The reply should hold only the lines from the one with "pink jar: 8 -> 6" through the end of the data, each given exactly.

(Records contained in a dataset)
——
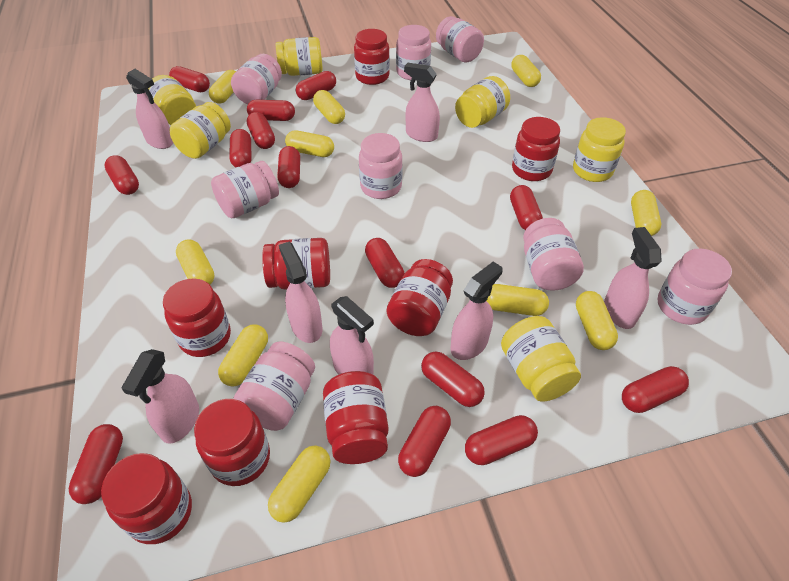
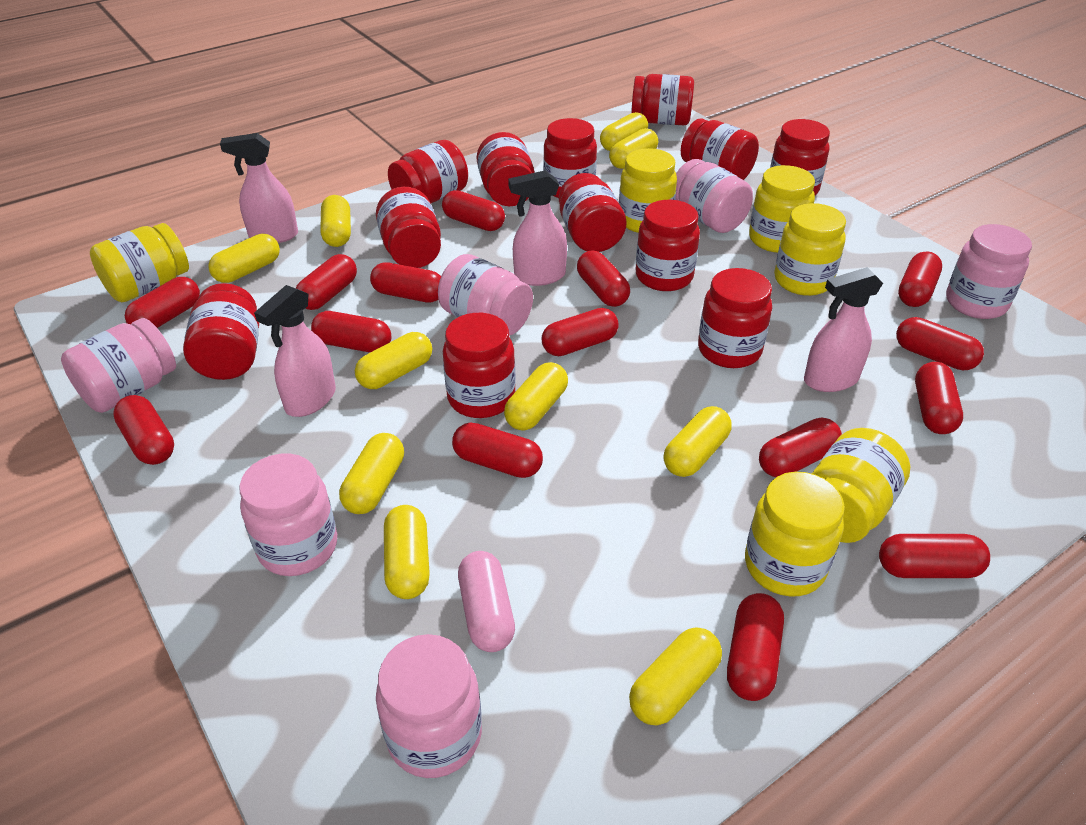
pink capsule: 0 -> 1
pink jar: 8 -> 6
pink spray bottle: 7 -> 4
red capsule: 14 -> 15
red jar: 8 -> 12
——
Task output.
pink jar: 8 -> 6
pink spray bottle: 7 -> 4
red capsule: 14 -> 15
red jar: 8 -> 12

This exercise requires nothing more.